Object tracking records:
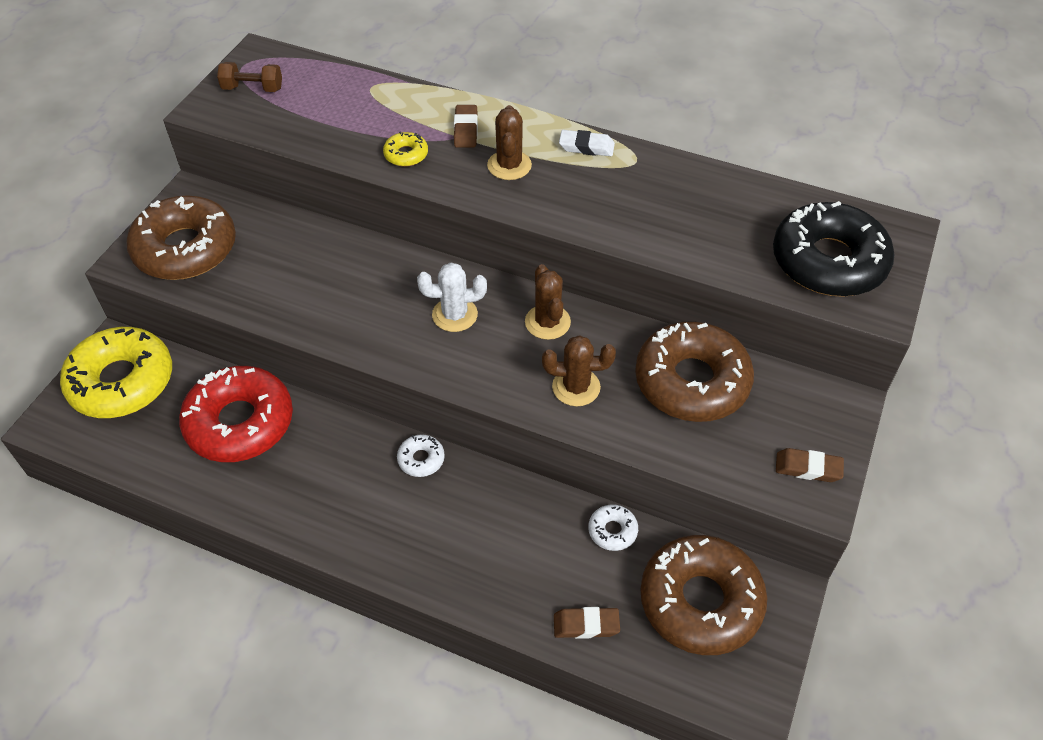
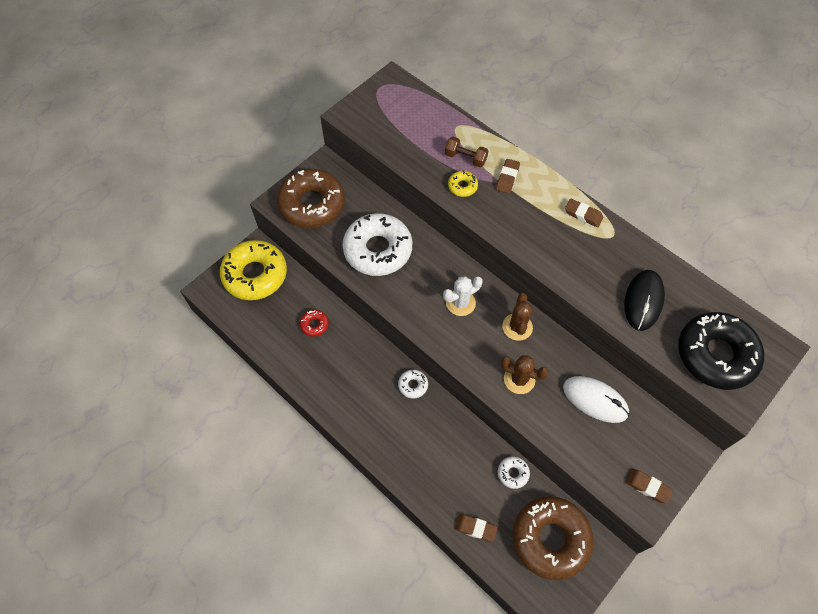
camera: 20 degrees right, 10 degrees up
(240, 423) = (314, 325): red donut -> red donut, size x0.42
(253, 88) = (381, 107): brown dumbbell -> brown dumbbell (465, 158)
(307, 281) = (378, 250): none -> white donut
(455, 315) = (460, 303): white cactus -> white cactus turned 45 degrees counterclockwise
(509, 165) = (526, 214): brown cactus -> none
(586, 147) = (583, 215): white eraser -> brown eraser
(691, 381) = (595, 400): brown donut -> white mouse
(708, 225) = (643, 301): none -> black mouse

---

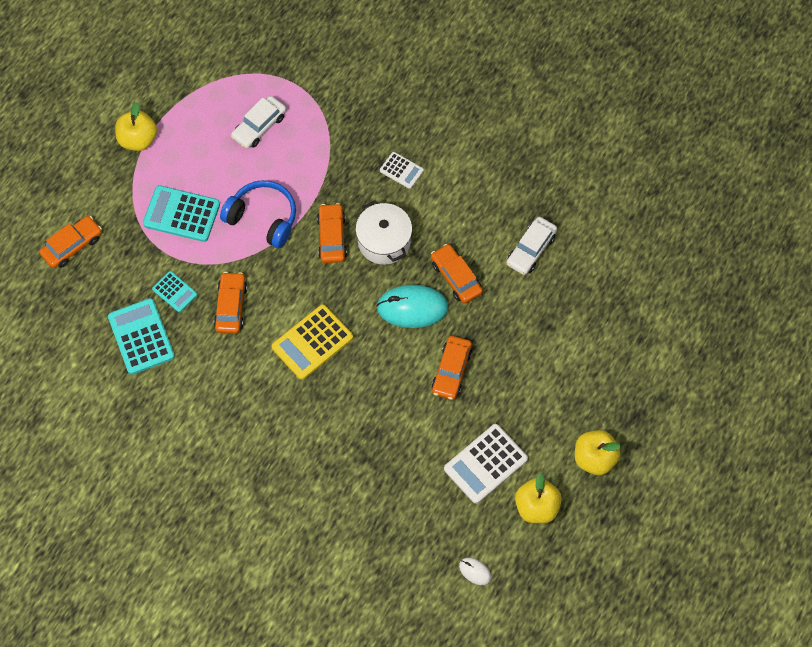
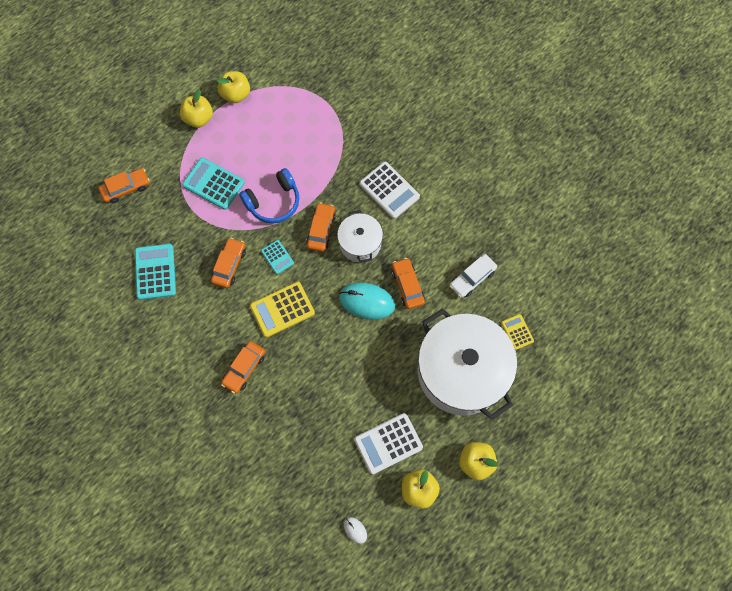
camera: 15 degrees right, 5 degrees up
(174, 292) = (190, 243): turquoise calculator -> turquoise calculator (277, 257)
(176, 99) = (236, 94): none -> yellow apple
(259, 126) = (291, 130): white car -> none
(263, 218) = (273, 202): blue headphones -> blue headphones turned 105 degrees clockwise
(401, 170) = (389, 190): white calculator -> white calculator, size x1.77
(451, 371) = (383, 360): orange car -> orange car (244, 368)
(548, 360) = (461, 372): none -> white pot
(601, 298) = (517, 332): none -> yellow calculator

__Your goal__
Find the word "none" in the entries and show each line where it is found.

__Solution for this problem__
(307, 281) = (378, 250): none -> white donut
(509, 165) = (526, 214): brown cactus -> none
(708, 225) = (643, 301): none -> black mouse
(176, 99) = (236, 94): none -> yellow apple
(259, 126) = (291, 130): white car -> none
(548, 360) = (461, 372): none -> white pot
(601, 298) = (517, 332): none -> yellow calculator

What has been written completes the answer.